▸ Task goal:
The required answer is an exact copy of the records below, without pictures.

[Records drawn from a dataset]
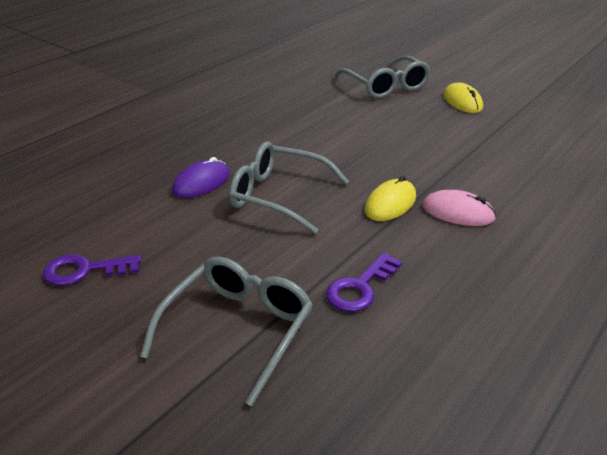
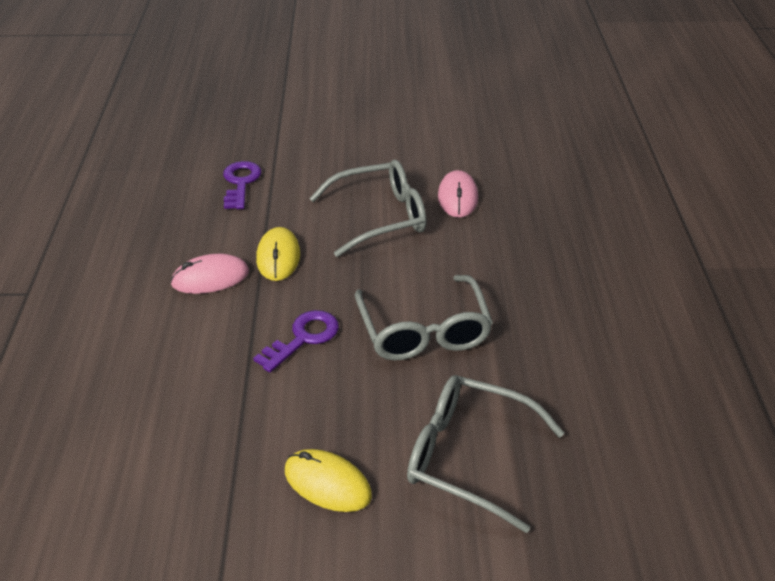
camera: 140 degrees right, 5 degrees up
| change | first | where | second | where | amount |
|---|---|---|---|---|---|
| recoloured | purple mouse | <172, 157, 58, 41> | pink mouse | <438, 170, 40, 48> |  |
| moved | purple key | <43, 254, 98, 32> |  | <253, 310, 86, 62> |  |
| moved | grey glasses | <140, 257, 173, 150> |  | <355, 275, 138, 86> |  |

▸ Exercise answer:
camera: 140 degrees right, 5 degrees up
| change | first | where | second | where | amount |
|---|---|---|---|---|---|
| recoloured | purple mouse | <172, 157, 58, 41> | pink mouse | <438, 170, 40, 48> |  |
| moved | purple key | <43, 254, 98, 32> |  | <253, 310, 86, 62> |  |
| moved | grey glasses | <140, 257, 173, 150> |  | <355, 275, 138, 86> |  |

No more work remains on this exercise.